--- Problem statement ---
Print, without alteration, the lines that extend from the one holding "camera: 155 degrees right, 25 degrees down" to the final line of the listing below.

Top of The records

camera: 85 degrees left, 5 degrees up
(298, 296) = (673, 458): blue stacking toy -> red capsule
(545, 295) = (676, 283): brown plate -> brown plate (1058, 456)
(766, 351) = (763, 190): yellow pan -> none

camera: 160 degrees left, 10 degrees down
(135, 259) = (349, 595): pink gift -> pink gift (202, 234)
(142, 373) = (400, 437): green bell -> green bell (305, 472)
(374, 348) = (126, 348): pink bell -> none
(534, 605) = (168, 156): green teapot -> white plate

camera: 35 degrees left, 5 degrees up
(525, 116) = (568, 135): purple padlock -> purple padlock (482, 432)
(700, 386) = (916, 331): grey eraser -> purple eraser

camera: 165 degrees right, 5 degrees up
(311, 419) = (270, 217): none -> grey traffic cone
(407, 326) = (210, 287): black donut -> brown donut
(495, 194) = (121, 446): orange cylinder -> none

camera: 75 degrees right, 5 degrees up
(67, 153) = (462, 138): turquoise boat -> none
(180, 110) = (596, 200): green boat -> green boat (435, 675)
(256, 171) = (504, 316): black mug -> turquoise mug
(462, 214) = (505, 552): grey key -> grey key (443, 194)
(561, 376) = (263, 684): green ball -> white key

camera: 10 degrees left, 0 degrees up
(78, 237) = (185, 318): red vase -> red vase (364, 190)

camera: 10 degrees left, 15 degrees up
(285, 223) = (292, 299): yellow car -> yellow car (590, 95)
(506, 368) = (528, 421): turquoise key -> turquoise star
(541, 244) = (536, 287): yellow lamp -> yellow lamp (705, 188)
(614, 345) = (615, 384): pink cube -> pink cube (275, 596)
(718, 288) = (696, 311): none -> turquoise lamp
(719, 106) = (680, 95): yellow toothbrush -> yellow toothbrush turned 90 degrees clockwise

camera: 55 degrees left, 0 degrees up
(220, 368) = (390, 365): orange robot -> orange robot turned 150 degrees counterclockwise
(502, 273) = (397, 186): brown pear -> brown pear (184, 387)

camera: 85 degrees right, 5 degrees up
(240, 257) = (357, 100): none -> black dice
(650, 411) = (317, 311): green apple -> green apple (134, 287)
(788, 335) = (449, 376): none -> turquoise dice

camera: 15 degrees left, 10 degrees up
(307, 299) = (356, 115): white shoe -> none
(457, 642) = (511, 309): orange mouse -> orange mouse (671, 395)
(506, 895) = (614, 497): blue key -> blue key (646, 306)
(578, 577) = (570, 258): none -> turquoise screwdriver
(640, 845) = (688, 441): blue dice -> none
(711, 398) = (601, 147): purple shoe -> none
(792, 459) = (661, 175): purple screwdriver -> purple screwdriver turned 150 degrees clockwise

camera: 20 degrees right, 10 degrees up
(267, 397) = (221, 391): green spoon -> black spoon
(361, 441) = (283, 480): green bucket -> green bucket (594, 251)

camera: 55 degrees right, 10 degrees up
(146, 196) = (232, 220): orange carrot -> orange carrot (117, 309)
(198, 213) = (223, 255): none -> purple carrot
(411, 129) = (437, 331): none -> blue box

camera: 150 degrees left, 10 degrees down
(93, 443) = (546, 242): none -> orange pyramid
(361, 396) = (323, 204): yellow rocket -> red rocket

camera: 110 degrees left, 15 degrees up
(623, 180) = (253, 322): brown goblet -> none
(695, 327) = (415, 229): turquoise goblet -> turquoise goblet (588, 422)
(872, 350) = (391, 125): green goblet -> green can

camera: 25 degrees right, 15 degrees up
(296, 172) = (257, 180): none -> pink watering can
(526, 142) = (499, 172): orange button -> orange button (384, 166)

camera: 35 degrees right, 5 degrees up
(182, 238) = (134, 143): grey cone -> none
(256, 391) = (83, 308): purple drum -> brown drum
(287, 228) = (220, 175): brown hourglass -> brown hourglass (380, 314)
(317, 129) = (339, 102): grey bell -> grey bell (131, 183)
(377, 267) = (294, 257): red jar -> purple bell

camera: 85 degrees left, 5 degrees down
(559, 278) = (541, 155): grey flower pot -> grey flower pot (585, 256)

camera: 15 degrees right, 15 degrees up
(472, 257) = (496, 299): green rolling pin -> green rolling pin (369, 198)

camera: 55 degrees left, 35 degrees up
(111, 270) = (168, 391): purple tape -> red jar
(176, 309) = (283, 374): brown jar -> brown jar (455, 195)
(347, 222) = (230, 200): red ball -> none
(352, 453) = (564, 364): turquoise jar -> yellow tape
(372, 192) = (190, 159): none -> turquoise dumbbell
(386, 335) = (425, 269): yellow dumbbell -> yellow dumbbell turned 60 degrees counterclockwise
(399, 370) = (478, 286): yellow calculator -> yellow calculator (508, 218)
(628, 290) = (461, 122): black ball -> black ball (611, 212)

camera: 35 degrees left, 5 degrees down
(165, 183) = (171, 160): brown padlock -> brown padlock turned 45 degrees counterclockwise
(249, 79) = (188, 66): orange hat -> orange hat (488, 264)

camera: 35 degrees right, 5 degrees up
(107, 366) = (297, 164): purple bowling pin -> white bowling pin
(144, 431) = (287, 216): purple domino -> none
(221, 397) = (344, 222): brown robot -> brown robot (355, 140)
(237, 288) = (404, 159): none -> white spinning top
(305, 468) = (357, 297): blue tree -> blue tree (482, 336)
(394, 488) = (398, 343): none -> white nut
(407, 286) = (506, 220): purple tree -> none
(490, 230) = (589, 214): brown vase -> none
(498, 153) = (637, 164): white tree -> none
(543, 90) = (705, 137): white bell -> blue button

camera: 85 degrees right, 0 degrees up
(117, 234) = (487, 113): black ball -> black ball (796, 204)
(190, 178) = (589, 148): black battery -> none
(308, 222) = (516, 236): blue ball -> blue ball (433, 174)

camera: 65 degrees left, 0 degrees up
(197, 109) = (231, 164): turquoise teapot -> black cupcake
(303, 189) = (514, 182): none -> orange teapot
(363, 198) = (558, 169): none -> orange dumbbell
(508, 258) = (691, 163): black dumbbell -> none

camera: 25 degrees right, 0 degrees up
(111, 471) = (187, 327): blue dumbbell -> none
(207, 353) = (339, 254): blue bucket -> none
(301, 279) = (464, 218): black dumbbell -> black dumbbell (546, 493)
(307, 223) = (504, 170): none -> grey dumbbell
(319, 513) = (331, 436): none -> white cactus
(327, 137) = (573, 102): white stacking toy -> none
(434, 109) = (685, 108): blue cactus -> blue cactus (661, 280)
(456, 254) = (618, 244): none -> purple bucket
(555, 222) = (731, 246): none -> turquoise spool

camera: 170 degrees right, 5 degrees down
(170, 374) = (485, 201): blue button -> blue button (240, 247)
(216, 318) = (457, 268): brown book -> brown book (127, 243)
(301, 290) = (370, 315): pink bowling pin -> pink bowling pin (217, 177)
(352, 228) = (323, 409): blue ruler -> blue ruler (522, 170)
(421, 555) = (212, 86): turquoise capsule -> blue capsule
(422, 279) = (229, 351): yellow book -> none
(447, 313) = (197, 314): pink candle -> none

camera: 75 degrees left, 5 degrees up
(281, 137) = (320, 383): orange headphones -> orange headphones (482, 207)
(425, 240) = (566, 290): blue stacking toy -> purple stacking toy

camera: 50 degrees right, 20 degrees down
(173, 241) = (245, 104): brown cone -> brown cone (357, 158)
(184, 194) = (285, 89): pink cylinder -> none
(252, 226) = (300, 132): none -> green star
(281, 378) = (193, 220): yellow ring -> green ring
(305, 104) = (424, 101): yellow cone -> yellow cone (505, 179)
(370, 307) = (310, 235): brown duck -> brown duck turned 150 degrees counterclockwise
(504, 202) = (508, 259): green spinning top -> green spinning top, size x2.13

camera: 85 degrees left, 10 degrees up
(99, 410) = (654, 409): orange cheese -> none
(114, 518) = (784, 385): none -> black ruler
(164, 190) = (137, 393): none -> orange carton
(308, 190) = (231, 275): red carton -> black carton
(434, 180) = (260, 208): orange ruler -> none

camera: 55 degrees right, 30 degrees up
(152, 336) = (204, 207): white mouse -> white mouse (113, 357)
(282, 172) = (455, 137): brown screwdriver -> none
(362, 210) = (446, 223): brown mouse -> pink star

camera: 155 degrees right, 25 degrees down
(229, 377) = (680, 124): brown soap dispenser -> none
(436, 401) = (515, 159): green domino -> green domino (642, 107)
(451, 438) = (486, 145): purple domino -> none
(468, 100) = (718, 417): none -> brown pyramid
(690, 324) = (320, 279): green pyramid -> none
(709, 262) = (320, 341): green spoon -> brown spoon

Bottom of The records

--- Your solution ---
camera: 155 degrees right, 25 degrees down
(229, 377) = (680, 124): brown soap dispenser -> none
(436, 401) = (515, 159): green domino -> green domino (642, 107)
(451, 438) = (486, 145): purple domino -> none
(468, 100) = (718, 417): none -> brown pyramid
(690, 324) = (320, 279): green pyramid -> none
(709, 262) = (320, 341): green spoon -> brown spoon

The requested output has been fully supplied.